** Spatial object tracking data **
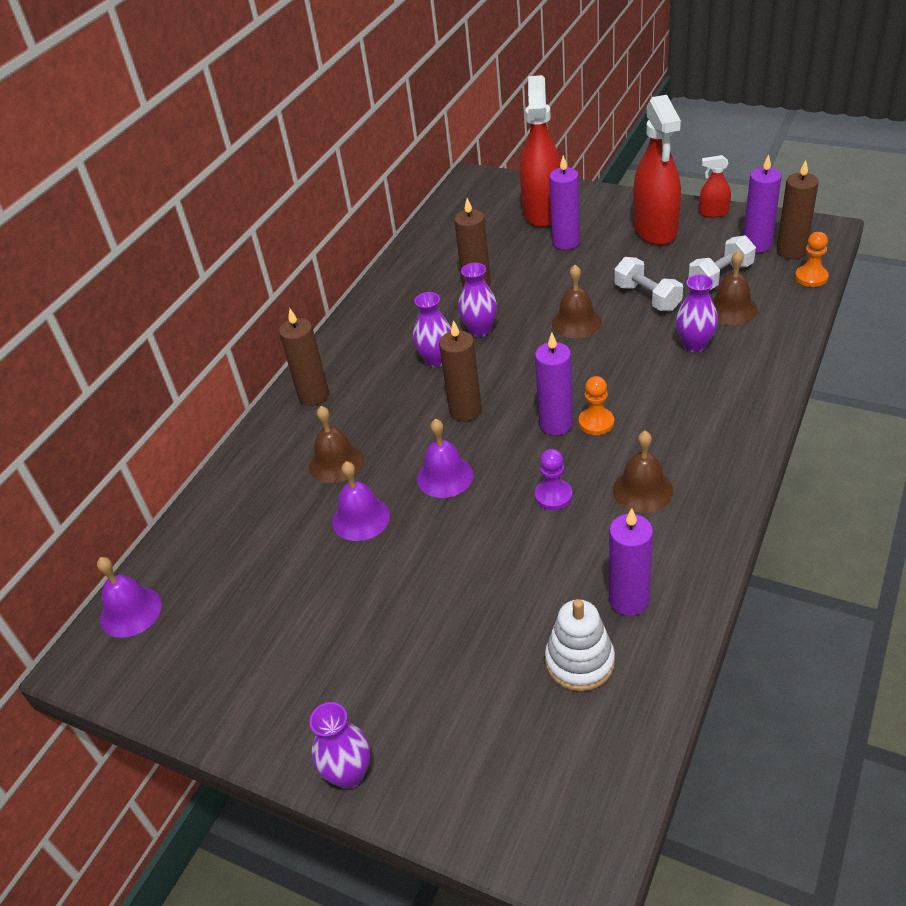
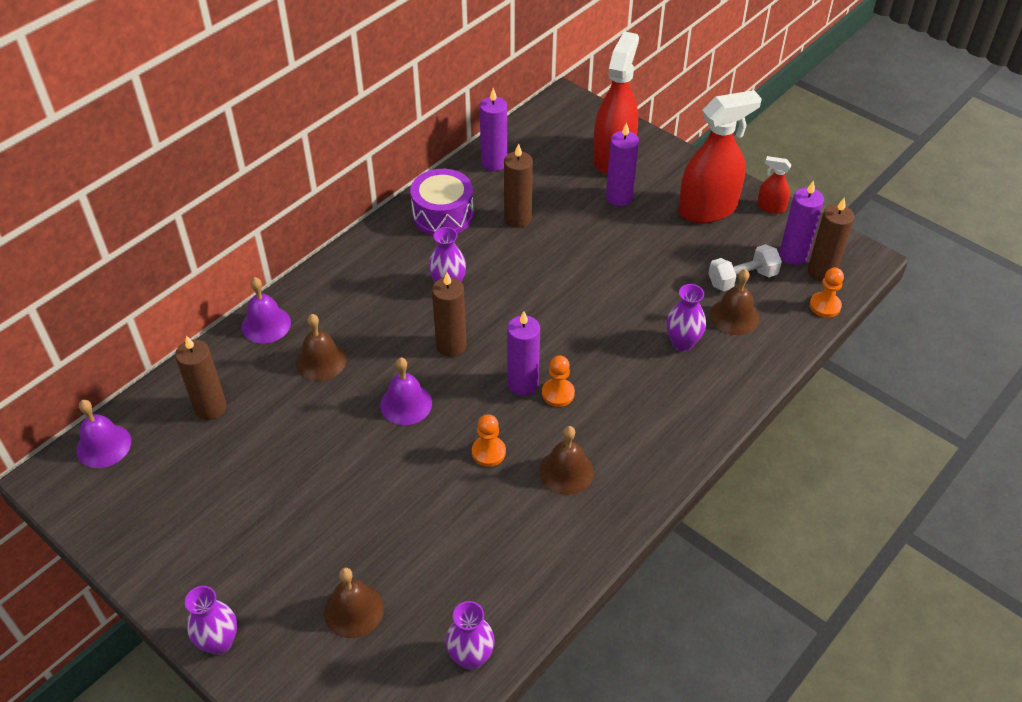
camera: 10 degrees right, 5 degrees up
(313, 395) = (328, 289): brown candle -> brown candle (210, 408)
(361, 518) = (320, 421): purple bell -> purple bell (266, 324)
(400, 301) = (443, 214): none -> purple drum
(480, 330) = (500, 267): purple vase -> purple vase (471, 657)
(553, 496) = (488, 452): purple pawn -> orange pawn
(576, 322) = (588, 286): brown bell -> brown bell (353, 610)
(579, 661) = (440, 609): white stacking toy -> none
(629, 600) = (506, 569): purple candle -> purple candle (494, 163)
(647, 297) = (664, 280): white dumbbell -> none
(655, 229) = (707, 209): red spray bottle -> red spray bottle turned 120 degrees counterclockwise

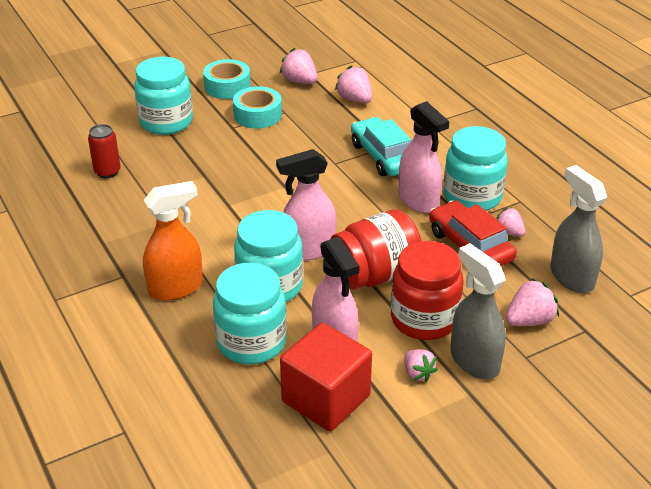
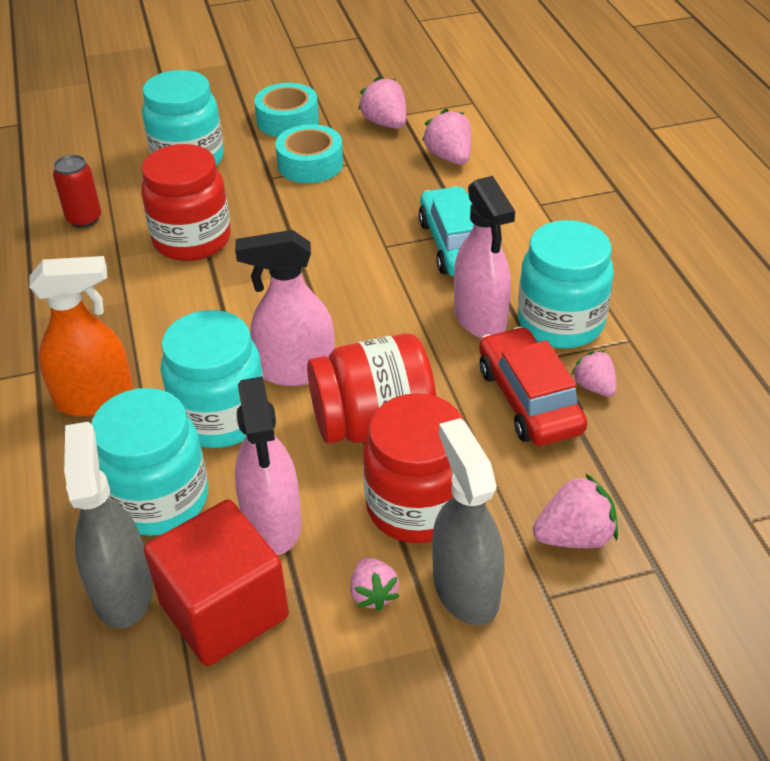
camera: 15 degrees right, 5 degrees up
(195, 176) = (192, 240): none -> red jar
(571, 277) = (665, 474): grey spray bottle -> grey spray bottle (123, 591)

** EXERCISE DESCRIPTION **
Transcribe each line of the data above, unaltered, from the one where "(313, 395) = (328, 289): brown" appears to the one where "(576, 322) = (588, 286): brown" appears, inclusive of both.

** COMPLETED TASK **
(313, 395) = (328, 289): brown candle -> brown candle (210, 408)
(361, 518) = (320, 421): purple bell -> purple bell (266, 324)
(400, 301) = (443, 214): none -> purple drum
(480, 330) = (500, 267): purple vase -> purple vase (471, 657)
(553, 496) = (488, 452): purple pawn -> orange pawn
(576, 322) = (588, 286): brown bell -> brown bell (353, 610)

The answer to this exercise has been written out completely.